### [What needs to be done]
In your copy, each record should read exactly as it does below, and no pictures should be present.

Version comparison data
====

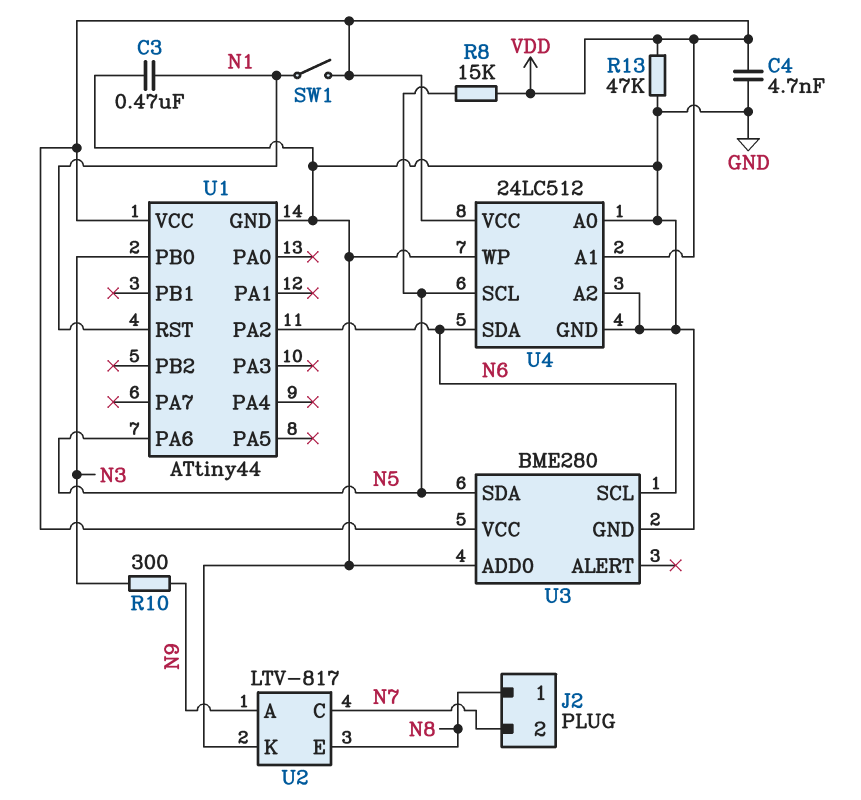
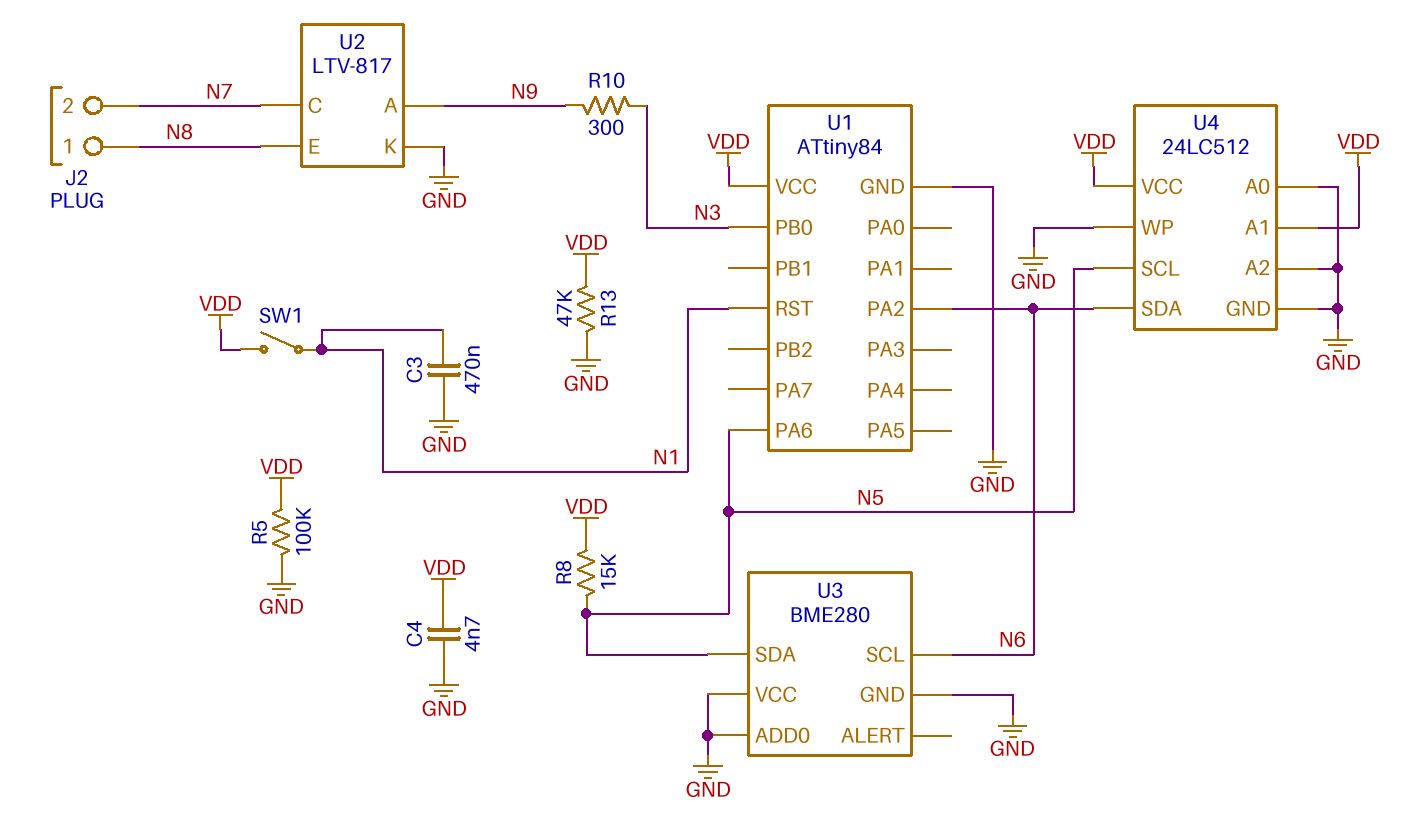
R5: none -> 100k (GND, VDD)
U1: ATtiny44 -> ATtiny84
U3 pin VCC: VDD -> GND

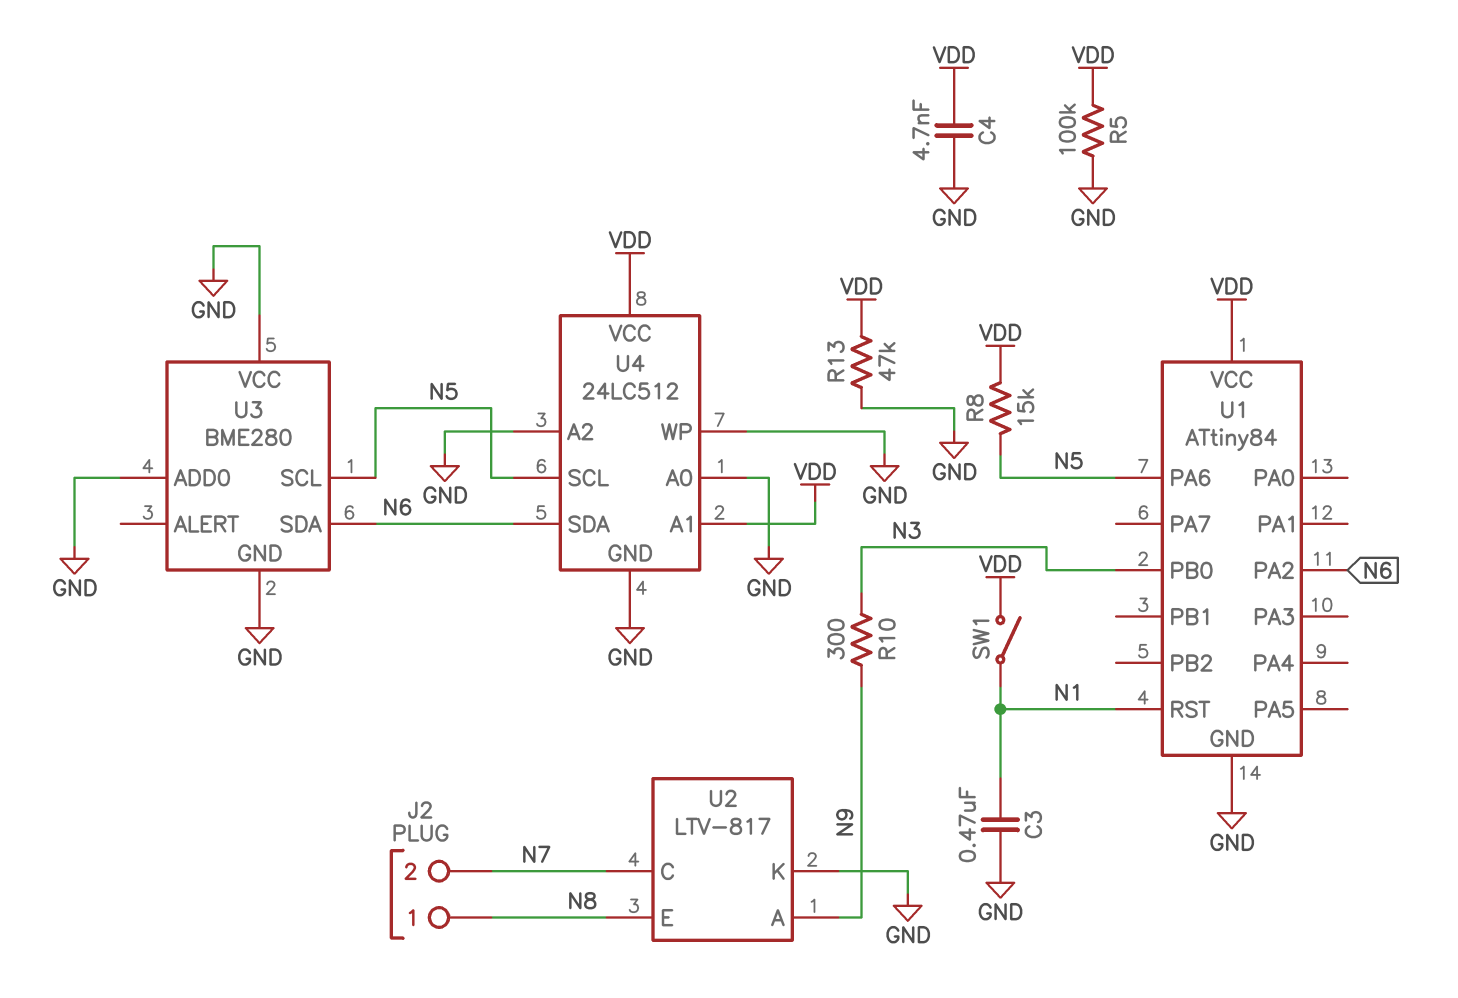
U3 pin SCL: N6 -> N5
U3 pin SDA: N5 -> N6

====

### [Written reply]
R5: none -> 100k (GND, VDD)
U1: ATtiny44 -> ATtiny84
U3 pin VCC: VDD -> GND

U3 pin SCL: N6 -> N5
U3 pin SDA: N5 -> N6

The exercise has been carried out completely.